* _Task item_
Set out the lines of the records below as a Markdown table with the columns Row and Line, starting at the line holding "Answer: (D)" and running through the end of the records, inclusive. Number each line in the Row column and omit blank lines.

* _Input data_
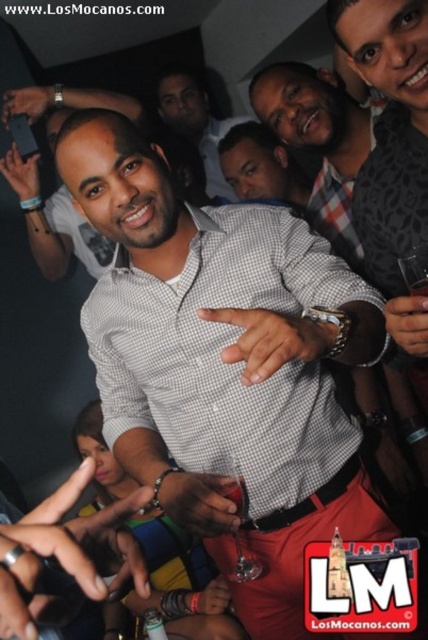
Question: Is white checkered shirt at center closer to camera compared to matte gray shirt at center?

Choices:
 (A) yes
 (B) no

Answer: (A)

Question: Estimate the real-world distances between objects in this image. Which object is closer to the matte gray shirt at center?

Choices:
 (A) checkered fabric shirt at center
 (B) checkered shirt at center

Answer: (A)

Question: Which point is closer to the camera taking this photo?

Choices:
 (A) (214, 148)
 (B) (253, 180)
 (C) (321, 177)
 (D) (139, 408)

Answer: (D)

Question: In this image, where is checkered shirt at center located relative to checkered fabric shirt at center?

Choices:
 (A) above
 (B) below

Answer: (B)

Question: Estimate the real-world distances between objects in this image. Which object is farther from the checkered fabric shirt at center?

Choices:
 (A) checkered shirt at center
 (B) white checkered shirt at center
 (C) matte gray shirt at center

Answer: (C)

Question: Does checkered fabric shirt at center appear on the left side of matte gray shirt at center?

Choices:
 (A) yes
 (B) no

Answer: (B)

* _Result for this task_
| Row | Line |
|---|---|
| 1 | Answer: (D) |
| 2 | Question: In this image, where is checkered shirt at center located relative to checkered fabric shirt at center? |
| 3 | Choices: |
| 4 |  (A) above |
| 5 |  (B) below |
| 6 | Answer: (B) |
| 7 | Question: Estimate the real-world distances between objects in this image. Which object is farther from the checkered fabric shirt at center? |
| 8 | Choices: |
| 9 |  (A) checkered shirt at center |
| 10 |  (B) white checkered shirt at center |
| 11 |  (C) matte gray shirt at center |
| 12 | Answer: (C) |
| 13 | Question: Does checkered fabric shirt at center appear on the left side of matte gray shirt at center? |
| 14 | Choices: |
| 15 |  (A) yes |
| 16 |  (B) no |
| 17 | Answer: (B) |